• What you are asked to do:
Go through the records and report each line in which the word "none" occurs.

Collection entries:
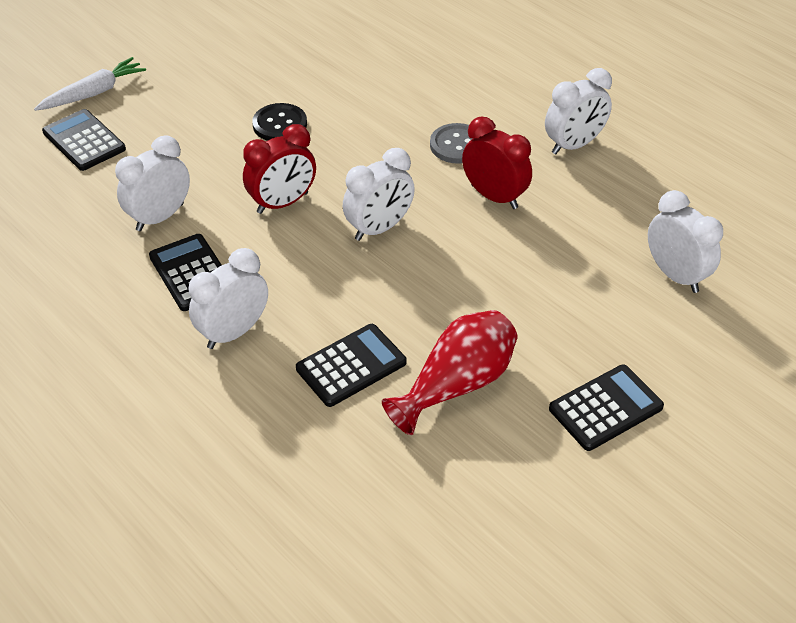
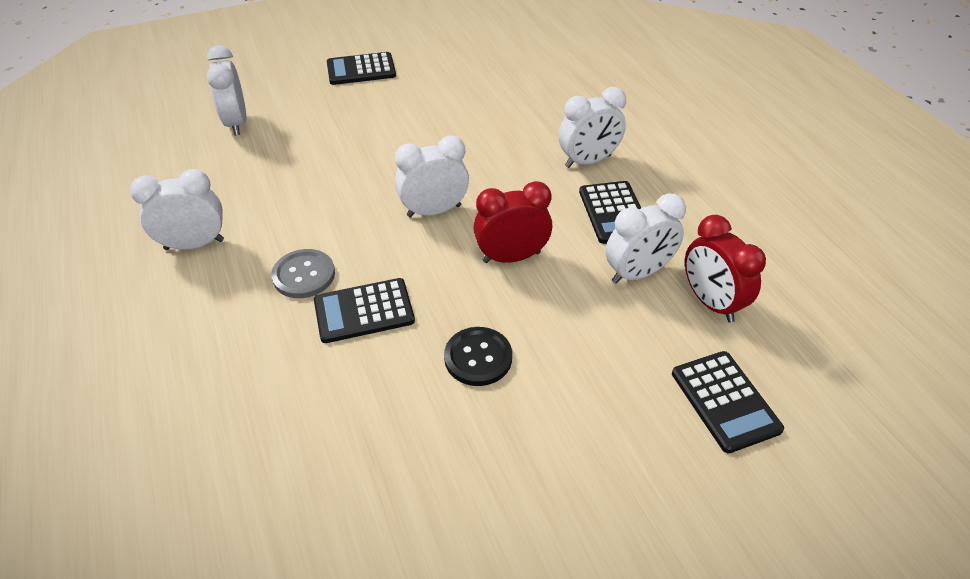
camera: 160 degrees left, 0 degrees up
(94, 93) = (717, 491): white carrot -> none
(351, 366) = (508, 123): black calculator -> black calculator (364, 311)
(456, 385) = (444, 98): red vase -> none
(494, 197) = (314, 213): red clock -> red clock (710, 302)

• Solution below:
(94, 93) = (717, 491): white carrot -> none
(456, 385) = (444, 98): red vase -> none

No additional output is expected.